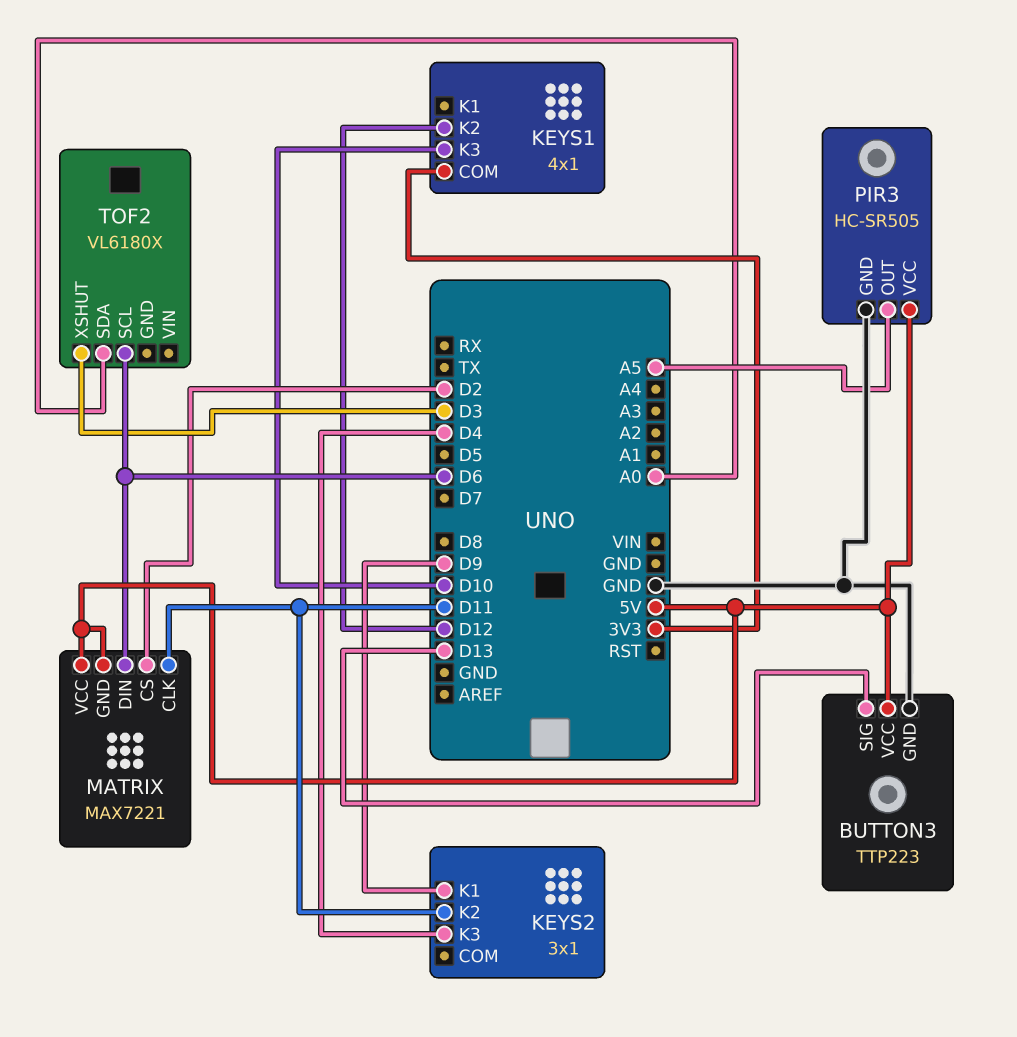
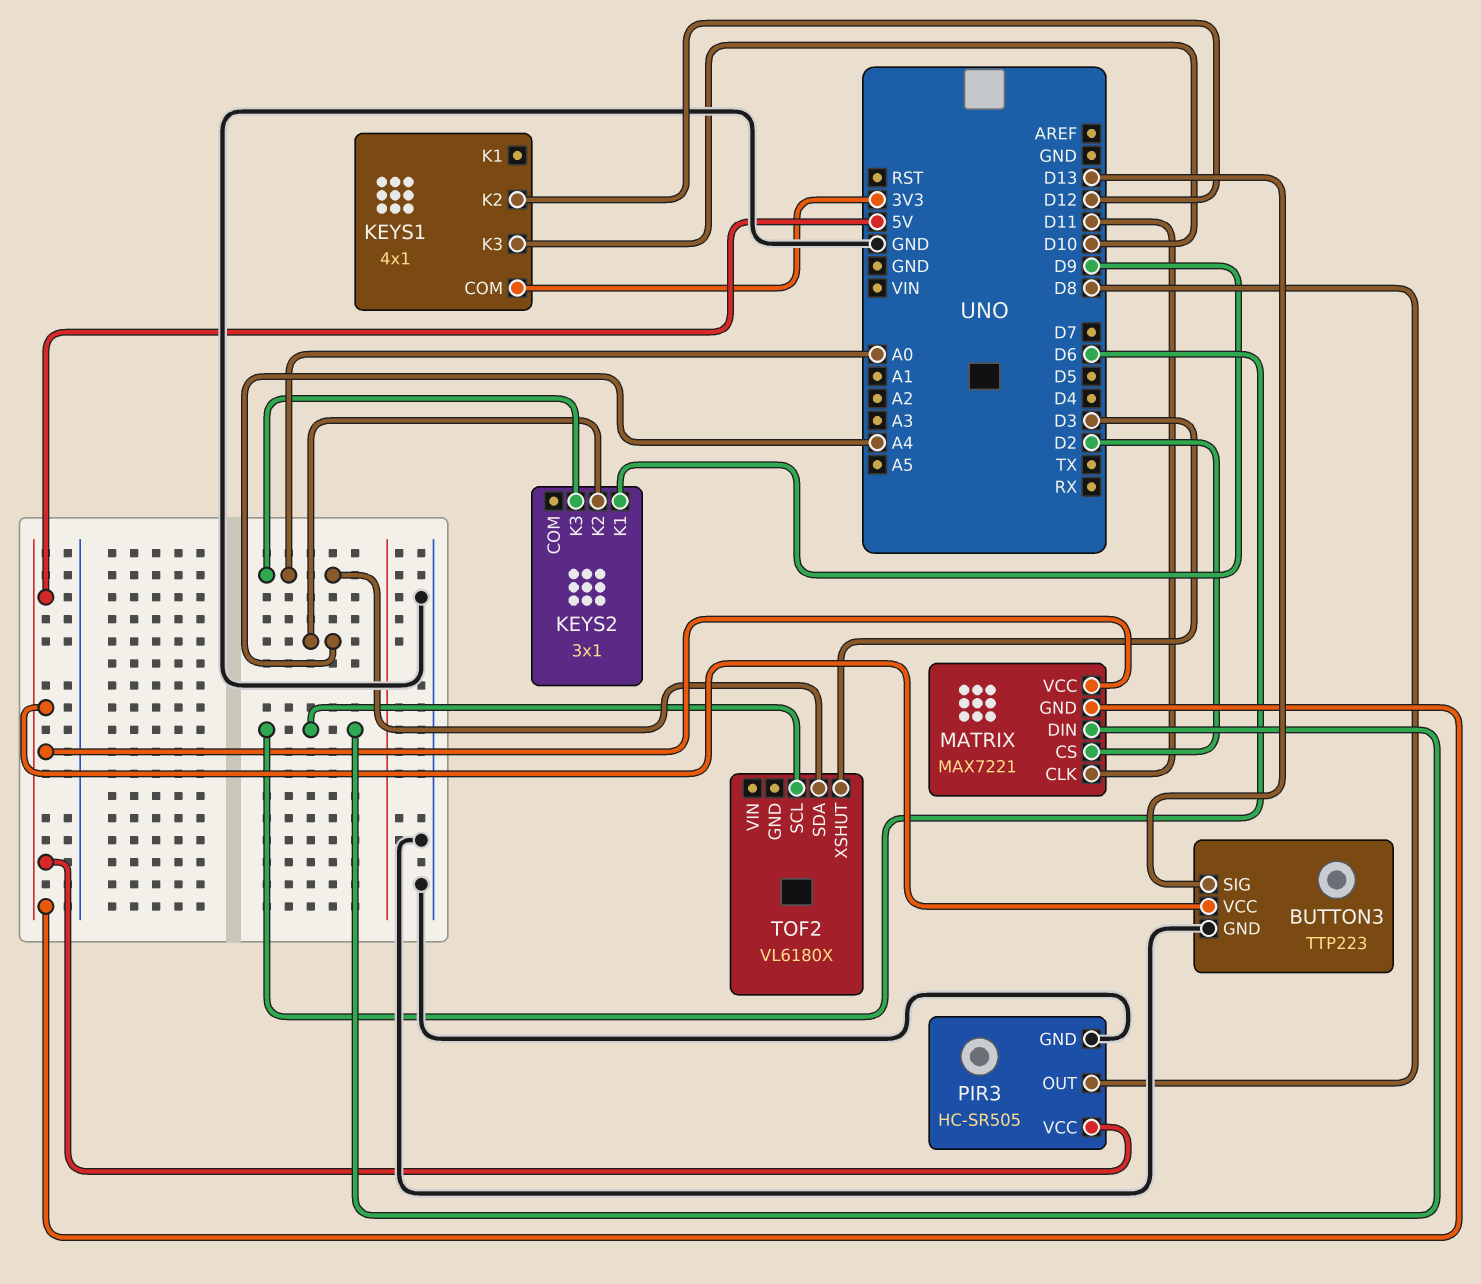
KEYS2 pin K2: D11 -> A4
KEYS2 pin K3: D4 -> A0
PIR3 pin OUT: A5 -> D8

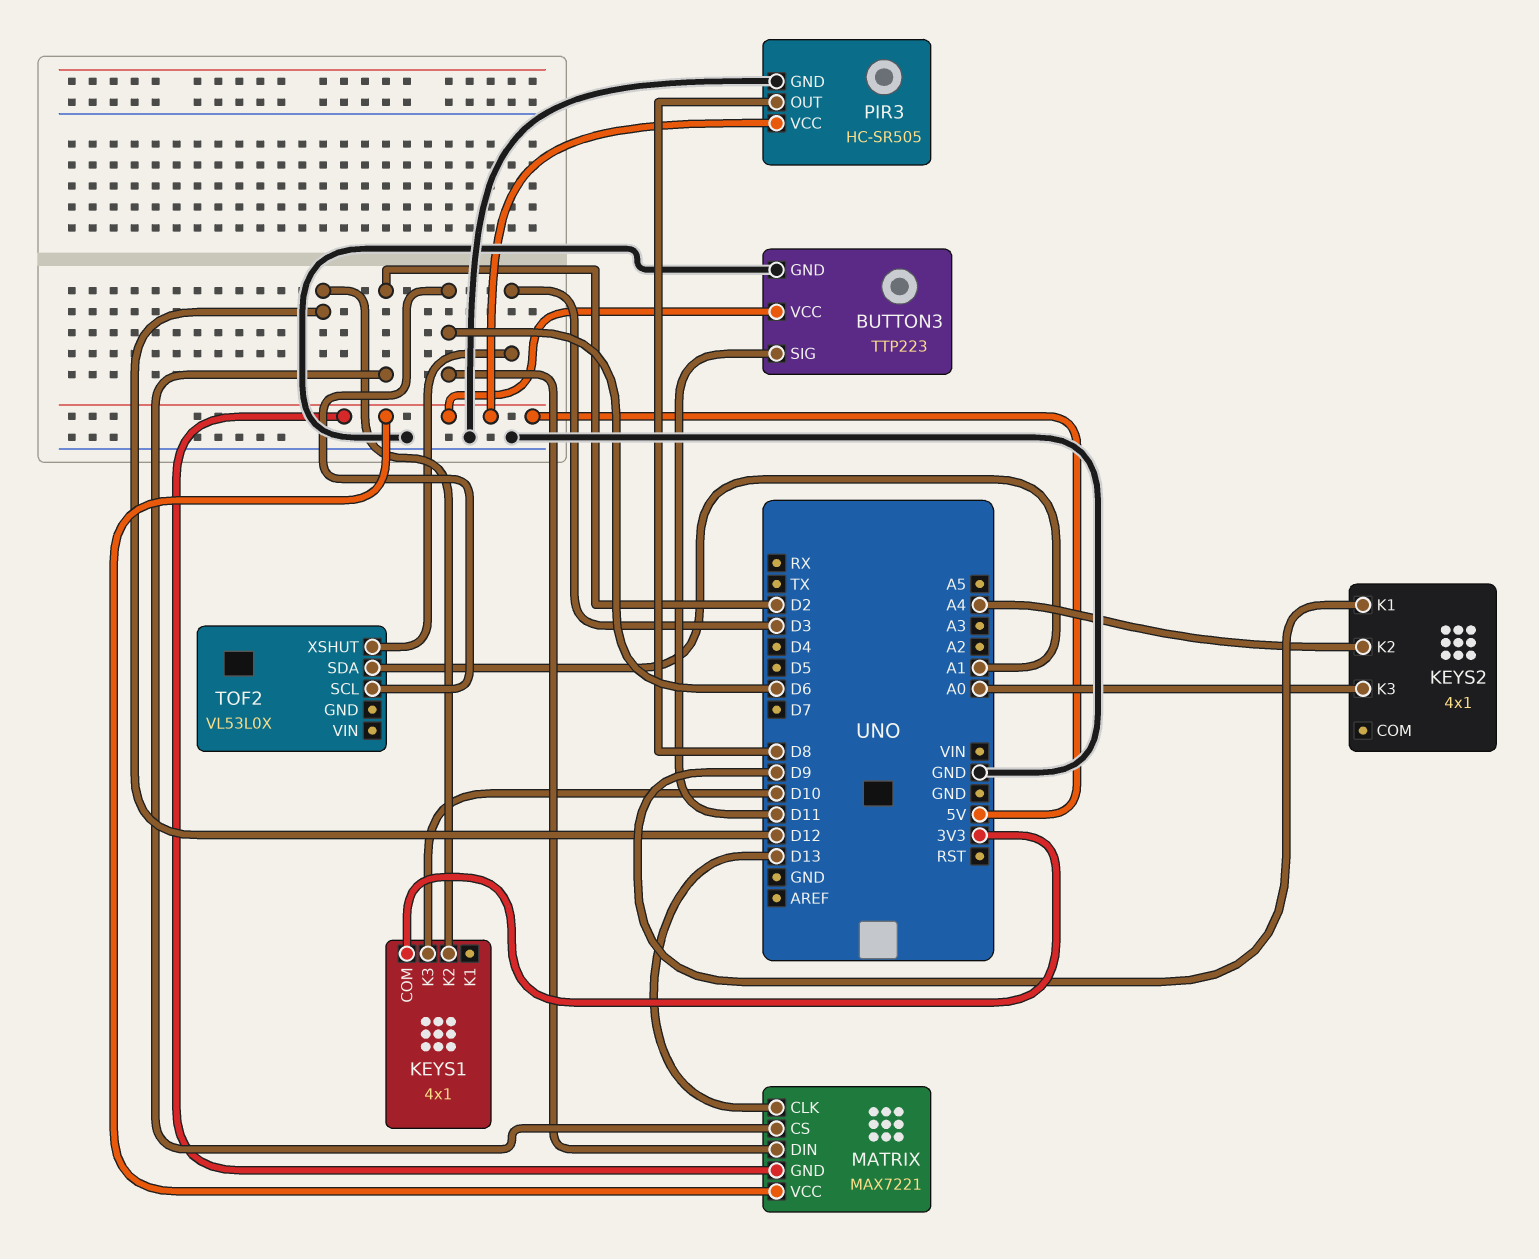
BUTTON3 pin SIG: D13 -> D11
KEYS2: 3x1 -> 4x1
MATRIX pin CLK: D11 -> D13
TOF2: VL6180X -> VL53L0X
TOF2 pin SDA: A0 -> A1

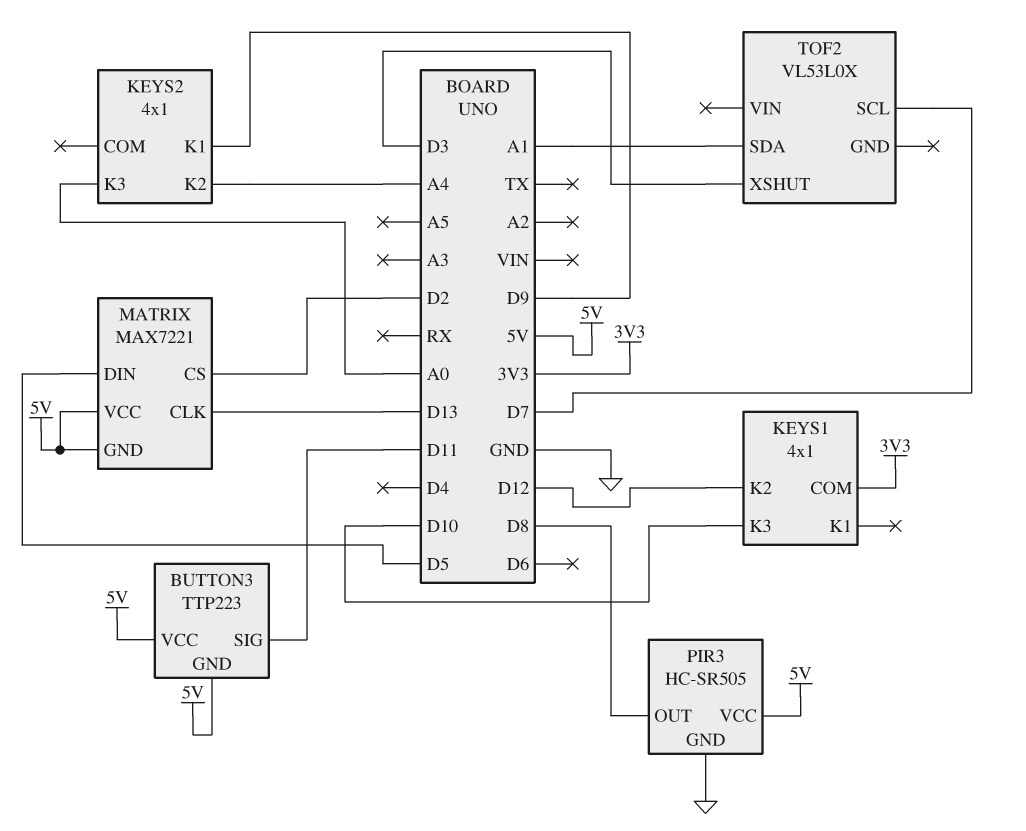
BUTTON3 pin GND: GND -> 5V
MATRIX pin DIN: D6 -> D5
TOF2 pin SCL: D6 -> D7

++++++++++++++++++++

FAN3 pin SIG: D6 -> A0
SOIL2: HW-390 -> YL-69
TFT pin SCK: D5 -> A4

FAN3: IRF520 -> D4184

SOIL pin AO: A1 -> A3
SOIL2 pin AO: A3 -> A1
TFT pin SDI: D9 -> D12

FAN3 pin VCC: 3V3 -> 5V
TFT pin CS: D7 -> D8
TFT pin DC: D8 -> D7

++++++++++++++++++++

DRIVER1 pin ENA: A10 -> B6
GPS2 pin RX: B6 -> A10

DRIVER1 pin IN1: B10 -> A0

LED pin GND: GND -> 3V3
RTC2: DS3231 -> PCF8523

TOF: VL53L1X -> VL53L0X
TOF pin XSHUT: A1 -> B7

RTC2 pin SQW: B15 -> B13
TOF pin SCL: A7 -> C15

++++++++++++++++++++

* What is needed
List all lines from the entries that include the word "MATRIX".

* Answer box
MATRIX pin CLK: D11 -> D13
MATRIX pin DIN: D6 -> D5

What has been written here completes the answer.